WHAT IS REQUIRED:
Each record that comes next should be output exactly; pictures do not belong in the copy.

DATA SHOWN section start

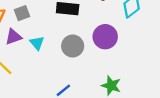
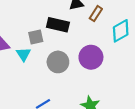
gray square: (22, 13) -> (36, 37), moved

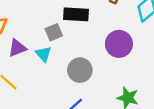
gray circle: (58, 62) -> (80, 70), moved

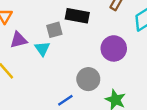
gray circle: (80, 70) -> (88, 79), moved

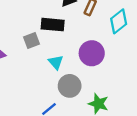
cyan triangle: (42, 49) -> (56, 62), moved

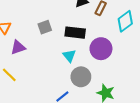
black rectangle: (53, 25) -> (75, 33), moved
gray square: (31, 41) -> (45, 27), moved

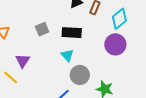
purple triangle: (18, 47) -> (23, 61), moved, turned -35
purple circle: (101, 49) -> (115, 44), moved

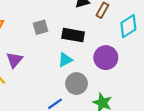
purple circle: (115, 44) -> (106, 58), moved
cyan triangle: (67, 55) -> (65, 60), turned 40

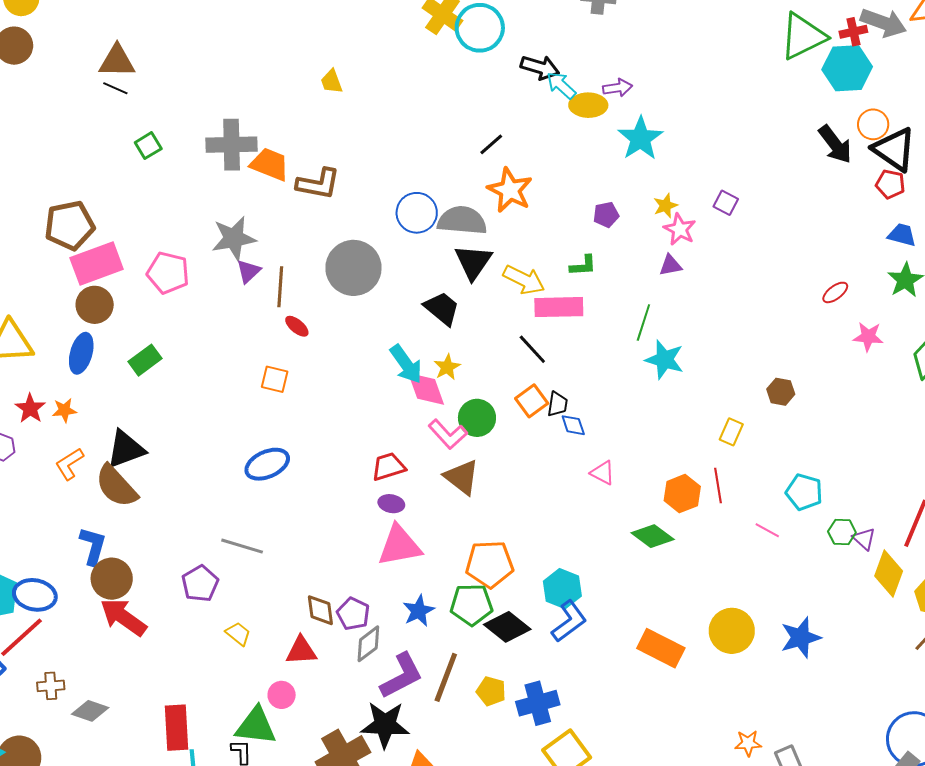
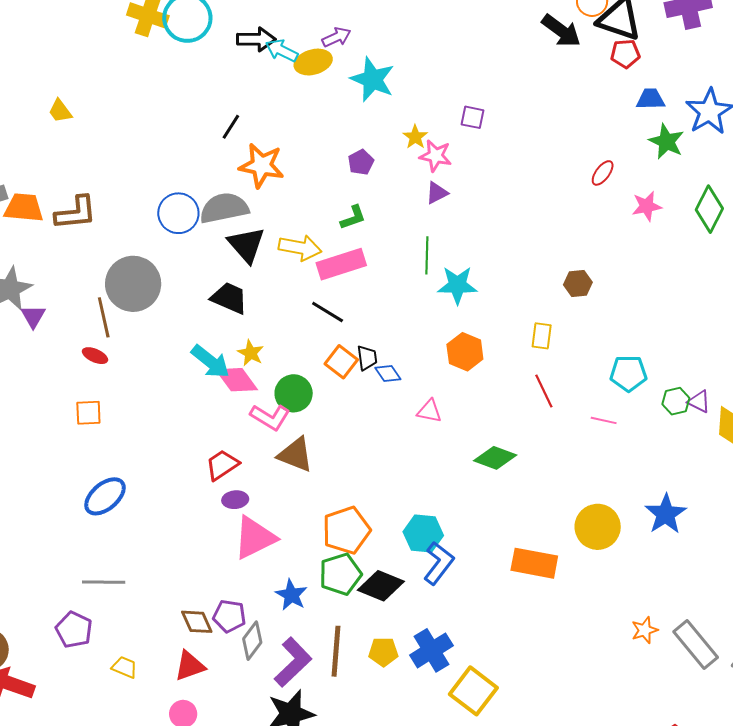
brown line: (280, 287) -> (104, 317), moved
orange hexagon: (682, 494) -> (465, 352), moved

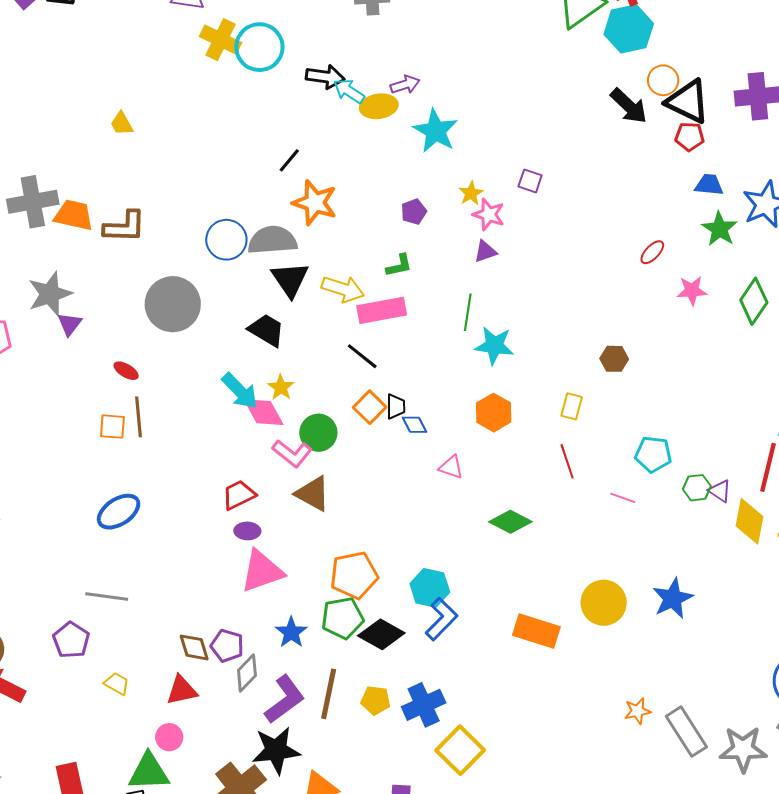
brown line: (104, 317) -> (139, 417), moved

DATA SHOWN section end

TASK OUTPUT:
gray square: (22, 13) -> (36, 37), moved

gray circle: (58, 62) -> (80, 70), moved

gray circle: (80, 70) -> (88, 79), moved

cyan triangle: (42, 49) -> (56, 62), moved

black rectangle: (53, 25) -> (75, 33), moved
gray square: (31, 41) -> (45, 27), moved

purple triangle: (18, 47) -> (23, 61), moved, turned -35
purple circle: (101, 49) -> (115, 44), moved

purple circle: (115, 44) -> (106, 58), moved
cyan triangle: (67, 55) -> (65, 60), turned 40

brown line: (280, 287) -> (104, 317), moved
orange hexagon: (682, 494) -> (465, 352), moved

brown line: (104, 317) -> (139, 417), moved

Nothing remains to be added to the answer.